> _WORK ITEM_: Please write out the complete listing that follows, exactly as it reads.

> _EXTRACTED ENTRIES_:
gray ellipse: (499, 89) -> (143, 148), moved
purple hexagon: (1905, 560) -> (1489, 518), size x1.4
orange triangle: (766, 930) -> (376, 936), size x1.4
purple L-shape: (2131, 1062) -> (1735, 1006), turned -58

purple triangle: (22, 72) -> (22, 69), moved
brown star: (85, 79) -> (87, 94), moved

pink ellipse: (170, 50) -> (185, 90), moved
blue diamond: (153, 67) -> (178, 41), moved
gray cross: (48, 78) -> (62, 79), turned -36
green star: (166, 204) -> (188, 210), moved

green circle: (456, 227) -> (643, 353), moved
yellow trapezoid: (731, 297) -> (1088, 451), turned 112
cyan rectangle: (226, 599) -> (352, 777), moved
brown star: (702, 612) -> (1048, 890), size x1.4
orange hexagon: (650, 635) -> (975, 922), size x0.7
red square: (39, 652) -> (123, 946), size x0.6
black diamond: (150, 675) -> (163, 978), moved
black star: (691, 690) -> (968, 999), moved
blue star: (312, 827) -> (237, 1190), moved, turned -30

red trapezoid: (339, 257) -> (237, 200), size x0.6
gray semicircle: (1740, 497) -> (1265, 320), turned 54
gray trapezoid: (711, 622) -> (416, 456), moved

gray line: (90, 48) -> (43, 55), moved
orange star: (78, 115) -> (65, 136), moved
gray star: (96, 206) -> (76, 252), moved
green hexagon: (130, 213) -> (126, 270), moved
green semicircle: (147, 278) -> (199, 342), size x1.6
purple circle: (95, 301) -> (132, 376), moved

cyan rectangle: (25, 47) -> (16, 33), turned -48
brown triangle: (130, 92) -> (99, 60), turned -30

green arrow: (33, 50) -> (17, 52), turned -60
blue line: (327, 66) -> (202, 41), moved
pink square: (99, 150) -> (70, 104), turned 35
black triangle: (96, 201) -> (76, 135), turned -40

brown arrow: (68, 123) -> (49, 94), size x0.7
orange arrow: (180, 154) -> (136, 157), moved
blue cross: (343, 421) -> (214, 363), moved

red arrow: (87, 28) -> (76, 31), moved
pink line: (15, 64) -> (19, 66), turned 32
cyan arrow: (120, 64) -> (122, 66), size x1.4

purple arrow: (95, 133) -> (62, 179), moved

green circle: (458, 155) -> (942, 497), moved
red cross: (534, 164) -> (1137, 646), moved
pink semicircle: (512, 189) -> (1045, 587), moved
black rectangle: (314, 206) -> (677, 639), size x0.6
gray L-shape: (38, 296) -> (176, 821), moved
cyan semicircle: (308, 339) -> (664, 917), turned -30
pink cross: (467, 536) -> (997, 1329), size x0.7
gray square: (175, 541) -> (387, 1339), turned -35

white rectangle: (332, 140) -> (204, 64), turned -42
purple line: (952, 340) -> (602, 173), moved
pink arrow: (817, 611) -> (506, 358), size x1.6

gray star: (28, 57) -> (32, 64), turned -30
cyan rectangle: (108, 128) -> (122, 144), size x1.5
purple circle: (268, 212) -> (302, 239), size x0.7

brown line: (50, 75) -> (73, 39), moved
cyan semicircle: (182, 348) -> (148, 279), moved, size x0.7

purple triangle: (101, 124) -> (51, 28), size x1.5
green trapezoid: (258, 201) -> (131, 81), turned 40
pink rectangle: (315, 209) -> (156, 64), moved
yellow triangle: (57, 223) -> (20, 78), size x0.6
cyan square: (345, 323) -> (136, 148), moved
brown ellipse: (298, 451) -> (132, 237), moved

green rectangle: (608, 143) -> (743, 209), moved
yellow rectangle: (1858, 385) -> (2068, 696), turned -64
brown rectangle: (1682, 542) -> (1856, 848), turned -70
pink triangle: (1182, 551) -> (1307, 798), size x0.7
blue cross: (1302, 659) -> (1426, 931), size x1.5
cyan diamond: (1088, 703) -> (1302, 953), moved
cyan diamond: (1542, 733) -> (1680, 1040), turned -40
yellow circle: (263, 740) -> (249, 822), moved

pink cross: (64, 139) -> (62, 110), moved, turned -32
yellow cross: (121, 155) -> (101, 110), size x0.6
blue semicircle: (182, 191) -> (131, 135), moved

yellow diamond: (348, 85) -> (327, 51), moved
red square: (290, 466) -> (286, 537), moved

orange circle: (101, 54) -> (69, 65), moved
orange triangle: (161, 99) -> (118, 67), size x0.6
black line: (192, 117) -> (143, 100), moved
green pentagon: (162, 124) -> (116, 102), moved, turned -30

> _RESULT OF THIS TASK_:
gray ellipse: (499, 89) -> (143, 148), moved
purple hexagon: (1905, 560) -> (1489, 518), size x1.4
orange triangle: (766, 930) -> (376, 936), size x1.4
purple L-shape: (2131, 1062) -> (1735, 1006), turned -58

purple triangle: (22, 72) -> (22, 69), moved
brown star: (85, 79) -> (87, 94), moved

pink ellipse: (170, 50) -> (185, 90), moved
blue diamond: (153, 67) -> (178, 41), moved
gray cross: (48, 78) -> (62, 79), turned -36
green star: (166, 204) -> (188, 210), moved

green circle: (456, 227) -> (643, 353), moved
yellow trapezoid: (731, 297) -> (1088, 451), turned 112
cyan rectangle: (226, 599) -> (352, 777), moved
brown star: (702, 612) -> (1048, 890), size x1.4
orange hexagon: (650, 635) -> (975, 922), size x0.7
red square: (39, 652) -> (123, 946), size x0.6
black diamond: (150, 675) -> (163, 978), moved
black star: (691, 690) -> (968, 999), moved
blue star: (312, 827) -> (237, 1190), moved, turned -30

red trapezoid: (339, 257) -> (237, 200), size x0.6
gray semicircle: (1740, 497) -> (1265, 320), turned 54
gray trapezoid: (711, 622) -> (416, 456), moved

gray line: (90, 48) -> (43, 55), moved
orange star: (78, 115) -> (65, 136), moved
gray star: (96, 206) -> (76, 252), moved
green hexagon: (130, 213) -> (126, 270), moved
green semicircle: (147, 278) -> (199, 342), size x1.6
purple circle: (95, 301) -> (132, 376), moved

cyan rectangle: (25, 47) -> (16, 33), turned -48
brown triangle: (130, 92) -> (99, 60), turned -30

green arrow: (33, 50) -> (17, 52), turned -60
blue line: (327, 66) -> (202, 41), moved
pink square: (99, 150) -> (70, 104), turned 35
black triangle: (96, 201) -> (76, 135), turned -40

brown arrow: (68, 123) -> (49, 94), size x0.7
orange arrow: (180, 154) -> (136, 157), moved
blue cross: (343, 421) -> (214, 363), moved

red arrow: (87, 28) -> (76, 31), moved
pink line: (15, 64) -> (19, 66), turned 32
cyan arrow: (120, 64) -> (122, 66), size x1.4

purple arrow: (95, 133) -> (62, 179), moved

green circle: (458, 155) -> (942, 497), moved
red cross: (534, 164) -> (1137, 646), moved
pink semicircle: (512, 189) -> (1045, 587), moved
black rectangle: (314, 206) -> (677, 639), size x0.6
gray L-shape: (38, 296) -> (176, 821), moved
cyan semicircle: (308, 339) -> (664, 917), turned -30
pink cross: (467, 536) -> (997, 1329), size x0.7
gray square: (175, 541) -> (387, 1339), turned -35

white rectangle: (332, 140) -> (204, 64), turned -42
purple line: (952, 340) -> (602, 173), moved
pink arrow: (817, 611) -> (506, 358), size x1.6

gray star: (28, 57) -> (32, 64), turned -30
cyan rectangle: (108, 128) -> (122, 144), size x1.5
purple circle: (268, 212) -> (302, 239), size x0.7

brown line: (50, 75) -> (73, 39), moved
cyan semicircle: (182, 348) -> (148, 279), moved, size x0.7

purple triangle: (101, 124) -> (51, 28), size x1.5
green trapezoid: (258, 201) -> (131, 81), turned 40
pink rectangle: (315, 209) -> (156, 64), moved
yellow triangle: (57, 223) -> (20, 78), size x0.6
cyan square: (345, 323) -> (136, 148), moved
brown ellipse: (298, 451) -> (132, 237), moved

green rectangle: (608, 143) -> (743, 209), moved
yellow rectangle: (1858, 385) -> (2068, 696), turned -64
brown rectangle: (1682, 542) -> (1856, 848), turned -70
pink triangle: (1182, 551) -> (1307, 798), size x0.7
blue cross: (1302, 659) -> (1426, 931), size x1.5
cyan diamond: (1088, 703) -> (1302, 953), moved
cyan diamond: (1542, 733) -> (1680, 1040), turned -40
yellow circle: (263, 740) -> (249, 822), moved

pink cross: (64, 139) -> (62, 110), moved, turned -32
yellow cross: (121, 155) -> (101, 110), size x0.6
blue semicircle: (182, 191) -> (131, 135), moved

yellow diamond: (348, 85) -> (327, 51), moved
red square: (290, 466) -> (286, 537), moved

orange circle: (101, 54) -> (69, 65), moved
orange triangle: (161, 99) -> (118, 67), size x0.6
black line: (192, 117) -> (143, 100), moved
green pentagon: (162, 124) -> (116, 102), moved, turned -30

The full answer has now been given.